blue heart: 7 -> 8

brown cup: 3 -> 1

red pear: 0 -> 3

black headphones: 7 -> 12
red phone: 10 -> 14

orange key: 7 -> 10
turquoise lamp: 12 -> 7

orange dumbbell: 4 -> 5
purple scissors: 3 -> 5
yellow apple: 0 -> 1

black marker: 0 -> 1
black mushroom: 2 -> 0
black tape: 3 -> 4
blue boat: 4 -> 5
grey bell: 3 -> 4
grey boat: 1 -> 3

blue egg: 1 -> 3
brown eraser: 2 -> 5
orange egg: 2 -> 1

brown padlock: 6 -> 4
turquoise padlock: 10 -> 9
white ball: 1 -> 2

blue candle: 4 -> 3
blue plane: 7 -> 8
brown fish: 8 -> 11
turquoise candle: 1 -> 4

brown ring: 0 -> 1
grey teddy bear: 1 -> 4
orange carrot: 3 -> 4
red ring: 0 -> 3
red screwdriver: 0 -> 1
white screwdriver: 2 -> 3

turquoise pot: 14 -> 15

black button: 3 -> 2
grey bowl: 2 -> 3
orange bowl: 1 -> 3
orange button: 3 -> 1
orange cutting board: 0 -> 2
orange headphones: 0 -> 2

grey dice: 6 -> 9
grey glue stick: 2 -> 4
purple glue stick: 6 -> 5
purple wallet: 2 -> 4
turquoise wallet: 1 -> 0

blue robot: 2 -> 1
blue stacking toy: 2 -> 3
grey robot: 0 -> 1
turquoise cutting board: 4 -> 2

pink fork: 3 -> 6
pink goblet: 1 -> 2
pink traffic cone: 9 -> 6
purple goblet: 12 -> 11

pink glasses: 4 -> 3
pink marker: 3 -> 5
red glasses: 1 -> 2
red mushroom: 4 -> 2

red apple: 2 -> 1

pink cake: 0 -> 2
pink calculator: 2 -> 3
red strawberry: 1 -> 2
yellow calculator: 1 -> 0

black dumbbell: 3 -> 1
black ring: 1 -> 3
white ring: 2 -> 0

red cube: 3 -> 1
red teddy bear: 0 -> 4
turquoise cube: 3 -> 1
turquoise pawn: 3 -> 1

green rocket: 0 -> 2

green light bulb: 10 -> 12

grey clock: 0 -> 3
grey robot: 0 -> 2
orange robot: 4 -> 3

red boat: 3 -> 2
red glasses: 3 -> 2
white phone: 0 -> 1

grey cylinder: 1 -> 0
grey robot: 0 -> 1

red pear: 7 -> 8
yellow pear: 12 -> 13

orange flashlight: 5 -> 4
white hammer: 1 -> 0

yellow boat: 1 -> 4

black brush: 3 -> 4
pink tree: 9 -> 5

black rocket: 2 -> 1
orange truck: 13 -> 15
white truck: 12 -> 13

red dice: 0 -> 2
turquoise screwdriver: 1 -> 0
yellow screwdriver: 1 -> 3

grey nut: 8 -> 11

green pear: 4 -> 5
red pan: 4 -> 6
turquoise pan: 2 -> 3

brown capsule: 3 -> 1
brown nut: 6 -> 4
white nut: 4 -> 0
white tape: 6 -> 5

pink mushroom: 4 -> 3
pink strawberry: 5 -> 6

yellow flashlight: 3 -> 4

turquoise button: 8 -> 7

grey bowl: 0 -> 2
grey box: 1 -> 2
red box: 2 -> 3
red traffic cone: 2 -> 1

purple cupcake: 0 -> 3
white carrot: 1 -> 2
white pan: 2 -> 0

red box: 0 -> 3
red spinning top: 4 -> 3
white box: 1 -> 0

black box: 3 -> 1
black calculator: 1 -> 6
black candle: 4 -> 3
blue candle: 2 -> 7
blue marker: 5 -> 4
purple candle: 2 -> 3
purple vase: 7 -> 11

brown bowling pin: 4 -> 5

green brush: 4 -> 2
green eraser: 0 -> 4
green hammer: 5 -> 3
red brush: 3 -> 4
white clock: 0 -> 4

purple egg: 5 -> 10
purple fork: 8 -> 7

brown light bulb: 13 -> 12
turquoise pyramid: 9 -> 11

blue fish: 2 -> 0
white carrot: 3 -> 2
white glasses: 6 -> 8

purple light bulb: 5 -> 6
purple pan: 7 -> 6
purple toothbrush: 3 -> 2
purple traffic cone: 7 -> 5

Exercise goal: Which lines in the entries above contain "mushroom"? Pull each of them out.

Answer:
black mushroom: 2 -> 0
red mushroom: 4 -> 2
pink mushroom: 4 -> 3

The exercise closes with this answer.